Stored data:
○ ○ ○ ○ ○
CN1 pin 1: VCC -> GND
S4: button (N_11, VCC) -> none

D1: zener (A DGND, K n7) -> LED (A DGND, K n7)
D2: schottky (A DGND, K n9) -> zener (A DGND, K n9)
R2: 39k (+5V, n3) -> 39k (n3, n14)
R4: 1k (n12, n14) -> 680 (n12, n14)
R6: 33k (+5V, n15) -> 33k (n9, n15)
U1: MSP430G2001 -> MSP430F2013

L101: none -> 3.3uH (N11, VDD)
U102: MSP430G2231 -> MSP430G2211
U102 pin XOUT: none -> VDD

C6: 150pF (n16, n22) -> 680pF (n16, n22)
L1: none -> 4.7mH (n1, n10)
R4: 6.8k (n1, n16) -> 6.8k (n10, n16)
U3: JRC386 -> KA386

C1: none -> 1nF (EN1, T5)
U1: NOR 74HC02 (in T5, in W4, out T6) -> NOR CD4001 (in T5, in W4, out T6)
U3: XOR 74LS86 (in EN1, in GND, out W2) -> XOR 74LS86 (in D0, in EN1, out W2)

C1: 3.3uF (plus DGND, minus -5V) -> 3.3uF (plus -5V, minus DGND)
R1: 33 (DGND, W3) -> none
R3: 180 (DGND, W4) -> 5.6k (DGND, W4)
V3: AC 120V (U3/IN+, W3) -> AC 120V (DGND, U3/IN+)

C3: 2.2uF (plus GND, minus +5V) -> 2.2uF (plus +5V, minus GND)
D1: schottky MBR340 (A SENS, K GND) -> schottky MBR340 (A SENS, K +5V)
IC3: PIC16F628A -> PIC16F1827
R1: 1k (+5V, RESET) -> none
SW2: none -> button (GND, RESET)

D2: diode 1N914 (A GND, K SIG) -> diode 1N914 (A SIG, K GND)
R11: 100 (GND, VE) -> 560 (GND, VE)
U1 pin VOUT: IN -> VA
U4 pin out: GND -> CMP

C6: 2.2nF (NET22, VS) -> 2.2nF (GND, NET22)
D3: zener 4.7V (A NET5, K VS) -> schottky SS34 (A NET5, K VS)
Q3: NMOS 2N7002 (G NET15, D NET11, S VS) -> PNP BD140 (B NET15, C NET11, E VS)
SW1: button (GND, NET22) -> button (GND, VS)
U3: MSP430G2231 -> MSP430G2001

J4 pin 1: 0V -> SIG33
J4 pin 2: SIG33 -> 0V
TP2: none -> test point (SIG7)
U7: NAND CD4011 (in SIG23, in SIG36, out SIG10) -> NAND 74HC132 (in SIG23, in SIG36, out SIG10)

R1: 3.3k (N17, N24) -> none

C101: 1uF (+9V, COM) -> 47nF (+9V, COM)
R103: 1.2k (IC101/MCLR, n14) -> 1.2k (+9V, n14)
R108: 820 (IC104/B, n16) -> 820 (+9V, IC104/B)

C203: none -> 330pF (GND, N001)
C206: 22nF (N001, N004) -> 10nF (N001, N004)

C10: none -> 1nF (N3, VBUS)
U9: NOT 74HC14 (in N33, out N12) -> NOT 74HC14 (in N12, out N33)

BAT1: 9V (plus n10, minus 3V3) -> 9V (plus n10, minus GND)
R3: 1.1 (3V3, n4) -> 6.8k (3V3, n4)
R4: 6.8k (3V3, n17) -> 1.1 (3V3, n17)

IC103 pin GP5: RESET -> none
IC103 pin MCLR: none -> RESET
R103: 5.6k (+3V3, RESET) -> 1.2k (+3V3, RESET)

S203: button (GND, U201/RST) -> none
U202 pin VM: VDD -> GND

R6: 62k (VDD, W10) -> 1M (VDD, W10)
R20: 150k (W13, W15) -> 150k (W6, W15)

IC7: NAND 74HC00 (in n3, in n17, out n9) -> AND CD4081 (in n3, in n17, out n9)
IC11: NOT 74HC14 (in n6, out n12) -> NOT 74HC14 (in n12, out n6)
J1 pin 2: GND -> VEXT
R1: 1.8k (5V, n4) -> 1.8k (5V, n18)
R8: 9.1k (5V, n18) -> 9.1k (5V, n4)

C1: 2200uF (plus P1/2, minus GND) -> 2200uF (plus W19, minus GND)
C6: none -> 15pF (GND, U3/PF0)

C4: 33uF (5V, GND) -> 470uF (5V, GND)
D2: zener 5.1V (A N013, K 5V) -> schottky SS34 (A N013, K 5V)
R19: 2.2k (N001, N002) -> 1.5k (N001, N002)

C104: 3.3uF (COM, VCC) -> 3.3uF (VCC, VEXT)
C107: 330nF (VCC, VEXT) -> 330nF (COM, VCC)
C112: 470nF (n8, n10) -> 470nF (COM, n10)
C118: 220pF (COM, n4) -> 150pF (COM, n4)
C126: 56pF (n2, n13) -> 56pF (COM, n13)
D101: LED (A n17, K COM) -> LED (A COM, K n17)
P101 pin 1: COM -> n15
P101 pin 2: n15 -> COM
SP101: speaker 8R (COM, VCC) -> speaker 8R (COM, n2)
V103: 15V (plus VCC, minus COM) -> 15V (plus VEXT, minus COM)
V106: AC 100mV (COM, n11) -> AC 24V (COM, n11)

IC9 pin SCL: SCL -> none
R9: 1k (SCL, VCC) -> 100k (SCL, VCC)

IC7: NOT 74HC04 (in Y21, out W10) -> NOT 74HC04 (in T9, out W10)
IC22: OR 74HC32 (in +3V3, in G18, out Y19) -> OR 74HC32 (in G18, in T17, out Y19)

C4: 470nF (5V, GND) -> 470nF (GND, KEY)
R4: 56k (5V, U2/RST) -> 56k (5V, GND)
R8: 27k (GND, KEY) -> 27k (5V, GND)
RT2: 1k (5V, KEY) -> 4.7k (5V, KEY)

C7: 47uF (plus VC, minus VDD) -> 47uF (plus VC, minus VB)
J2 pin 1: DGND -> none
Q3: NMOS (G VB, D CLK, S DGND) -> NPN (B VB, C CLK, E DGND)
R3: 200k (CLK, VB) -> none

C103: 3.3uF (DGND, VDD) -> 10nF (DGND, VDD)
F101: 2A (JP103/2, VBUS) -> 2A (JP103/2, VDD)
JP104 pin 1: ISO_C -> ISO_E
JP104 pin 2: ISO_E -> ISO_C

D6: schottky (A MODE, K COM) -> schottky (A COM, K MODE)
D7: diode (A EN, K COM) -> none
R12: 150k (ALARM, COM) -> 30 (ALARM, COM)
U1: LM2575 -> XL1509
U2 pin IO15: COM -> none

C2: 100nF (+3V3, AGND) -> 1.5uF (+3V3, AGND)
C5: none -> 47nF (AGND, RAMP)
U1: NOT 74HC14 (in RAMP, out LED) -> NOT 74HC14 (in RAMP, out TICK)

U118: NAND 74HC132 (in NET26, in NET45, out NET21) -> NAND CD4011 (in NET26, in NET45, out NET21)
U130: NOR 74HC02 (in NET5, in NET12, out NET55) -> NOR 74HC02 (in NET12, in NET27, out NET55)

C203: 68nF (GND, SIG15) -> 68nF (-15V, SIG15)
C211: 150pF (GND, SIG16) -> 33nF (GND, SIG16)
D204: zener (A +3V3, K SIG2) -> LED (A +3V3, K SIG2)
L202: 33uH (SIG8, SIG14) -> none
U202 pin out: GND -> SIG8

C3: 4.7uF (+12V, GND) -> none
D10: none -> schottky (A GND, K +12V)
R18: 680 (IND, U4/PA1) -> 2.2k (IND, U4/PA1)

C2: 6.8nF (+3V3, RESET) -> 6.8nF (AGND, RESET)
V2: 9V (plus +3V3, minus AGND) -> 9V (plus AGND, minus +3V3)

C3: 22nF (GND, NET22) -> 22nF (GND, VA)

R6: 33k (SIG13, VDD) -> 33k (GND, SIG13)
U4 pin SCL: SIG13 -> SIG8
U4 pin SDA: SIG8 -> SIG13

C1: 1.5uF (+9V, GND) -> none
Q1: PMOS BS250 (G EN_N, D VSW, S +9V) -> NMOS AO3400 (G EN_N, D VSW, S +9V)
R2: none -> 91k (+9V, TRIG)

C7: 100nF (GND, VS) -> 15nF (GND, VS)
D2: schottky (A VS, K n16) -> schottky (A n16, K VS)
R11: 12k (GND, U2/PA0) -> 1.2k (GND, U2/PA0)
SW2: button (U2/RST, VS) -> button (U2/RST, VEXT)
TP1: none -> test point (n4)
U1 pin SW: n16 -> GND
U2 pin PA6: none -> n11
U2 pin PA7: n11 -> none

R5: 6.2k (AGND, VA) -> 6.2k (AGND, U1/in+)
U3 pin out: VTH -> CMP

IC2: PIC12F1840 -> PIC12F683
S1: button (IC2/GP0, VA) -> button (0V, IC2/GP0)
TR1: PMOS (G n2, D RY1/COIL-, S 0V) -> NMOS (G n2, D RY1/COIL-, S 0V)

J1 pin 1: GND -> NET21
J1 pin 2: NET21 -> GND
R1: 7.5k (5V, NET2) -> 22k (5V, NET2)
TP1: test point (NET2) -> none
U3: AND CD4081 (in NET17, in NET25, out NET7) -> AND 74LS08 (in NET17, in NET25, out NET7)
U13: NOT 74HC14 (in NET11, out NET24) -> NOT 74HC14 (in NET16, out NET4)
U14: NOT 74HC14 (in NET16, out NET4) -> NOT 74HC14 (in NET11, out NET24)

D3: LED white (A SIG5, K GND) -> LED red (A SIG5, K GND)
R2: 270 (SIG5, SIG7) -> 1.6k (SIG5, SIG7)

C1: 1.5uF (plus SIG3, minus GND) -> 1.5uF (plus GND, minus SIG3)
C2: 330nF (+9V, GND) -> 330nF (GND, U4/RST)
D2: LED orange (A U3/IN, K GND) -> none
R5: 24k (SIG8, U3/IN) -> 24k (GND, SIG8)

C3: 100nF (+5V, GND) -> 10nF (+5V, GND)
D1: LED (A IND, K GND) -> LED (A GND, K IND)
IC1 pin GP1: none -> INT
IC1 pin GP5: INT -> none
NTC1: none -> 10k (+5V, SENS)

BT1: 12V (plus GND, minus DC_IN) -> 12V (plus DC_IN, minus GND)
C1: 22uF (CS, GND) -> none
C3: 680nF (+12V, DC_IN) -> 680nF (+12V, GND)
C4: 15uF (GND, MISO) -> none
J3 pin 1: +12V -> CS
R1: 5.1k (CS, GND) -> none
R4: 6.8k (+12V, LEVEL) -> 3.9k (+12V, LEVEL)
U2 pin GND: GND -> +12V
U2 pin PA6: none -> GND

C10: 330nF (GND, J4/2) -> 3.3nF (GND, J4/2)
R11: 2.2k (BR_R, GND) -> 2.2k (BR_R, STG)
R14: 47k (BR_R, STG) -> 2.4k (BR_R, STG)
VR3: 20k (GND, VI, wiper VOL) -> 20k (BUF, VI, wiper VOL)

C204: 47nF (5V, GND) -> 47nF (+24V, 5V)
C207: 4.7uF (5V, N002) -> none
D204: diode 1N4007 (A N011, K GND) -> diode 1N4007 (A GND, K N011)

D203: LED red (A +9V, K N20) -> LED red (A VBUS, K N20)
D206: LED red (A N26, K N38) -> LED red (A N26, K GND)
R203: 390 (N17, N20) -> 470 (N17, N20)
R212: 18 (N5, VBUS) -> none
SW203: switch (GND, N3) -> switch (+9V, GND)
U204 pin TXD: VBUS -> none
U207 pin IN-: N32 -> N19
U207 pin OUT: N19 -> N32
○ ○ ○ ○ ○
TASK DIRECTIONS: Please copy, exactly and with nothing else, the lines above beginning at the line that has "IC2: PIC12F1840 -> PIC12F683" and ending with the line that has "TP1: test point (NET2) -> none".

OUTPUT:
IC2: PIC12F1840 -> PIC12F683
S1: button (IC2/GP0, VA) -> button (0V, IC2/GP0)
TR1: PMOS (G n2, D RY1/COIL-, S 0V) -> NMOS (G n2, D RY1/COIL-, S 0V)

J1 pin 1: GND -> NET21
J1 pin 2: NET21 -> GND
R1: 7.5k (5V, NET2) -> 22k (5V, NET2)
TP1: test point (NET2) -> none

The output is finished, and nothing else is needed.